Write out the whole listing exactly; no images belong in it.

▸ **Input**

+ + + +

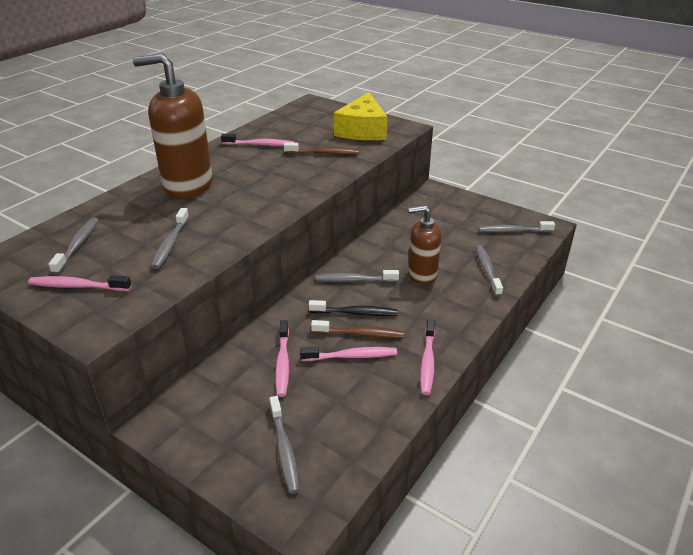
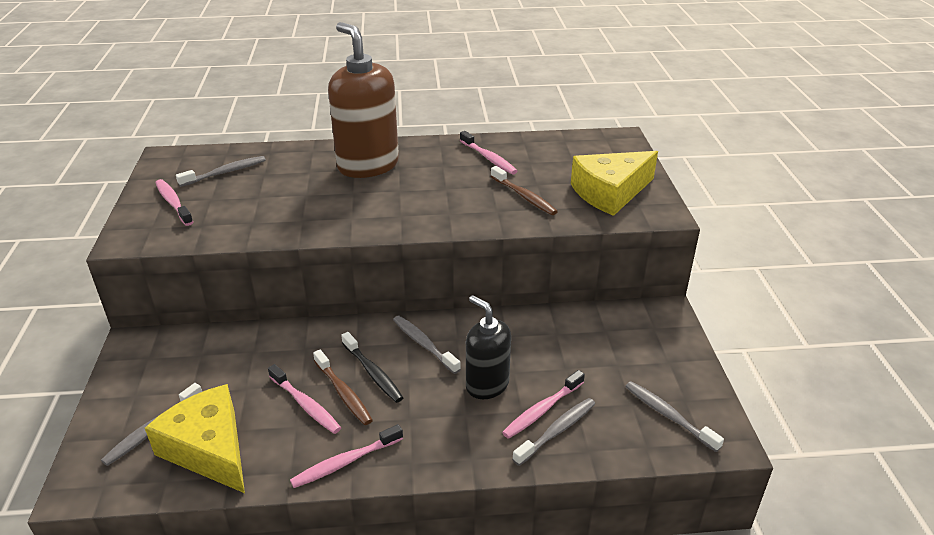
camera: 50 degrees right, 0 degrees up
(170, 243) = (270, 207): grey toothbrush -> none
(282, 363) = (258, 368): pink toothbrush -> pink toothbrush (542, 410)
(343, 424) = (209, 449): none -> yellow cheese
(422, 275) = (487, 385): brown soap dispenser -> black soap dispenser

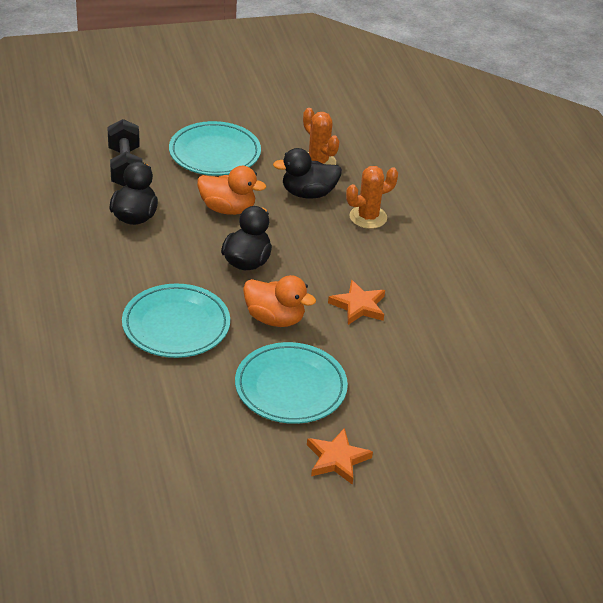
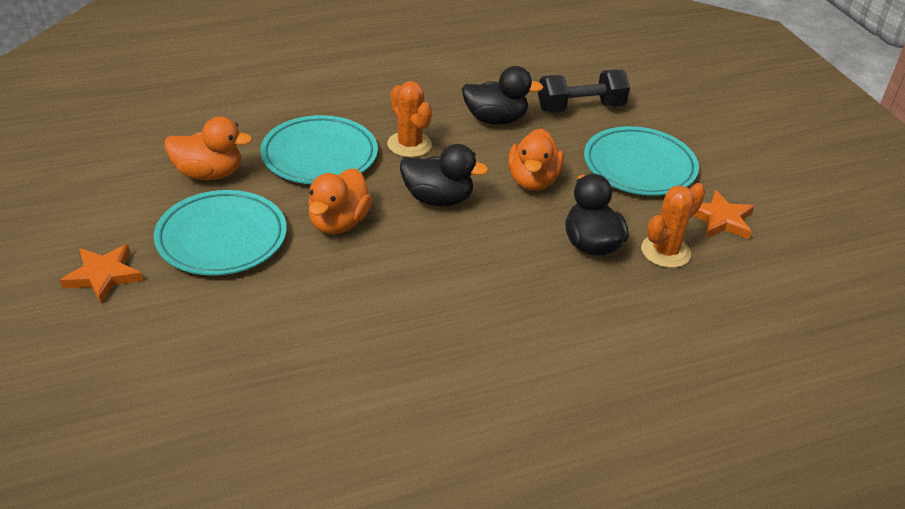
camera: 85 degrees right, 0 degrees up
(196, 397) = (209, 174): none -> orange duck
(359, 306) = (372, 292): orange star -> orange star (721, 219)
(368, 217) = (560, 300): orange cactus -> orange cactus (409, 145)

+ + + +

▸ **Result of the exercise**
camera: 50 degrees right, 0 degrees up
(170, 243) = (270, 207): grey toothbrush -> none
(282, 363) = (258, 368): pink toothbrush -> pink toothbrush (542, 410)
(343, 424) = (209, 449): none -> yellow cheese
(422, 275) = (487, 385): brown soap dispenser -> black soap dispenser

camera: 85 degrees right, 0 degrees up
(196, 397) = (209, 174): none -> orange duck
(359, 306) = (372, 292): orange star -> orange star (721, 219)
(368, 217) = (560, 300): orange cactus -> orange cactus (409, 145)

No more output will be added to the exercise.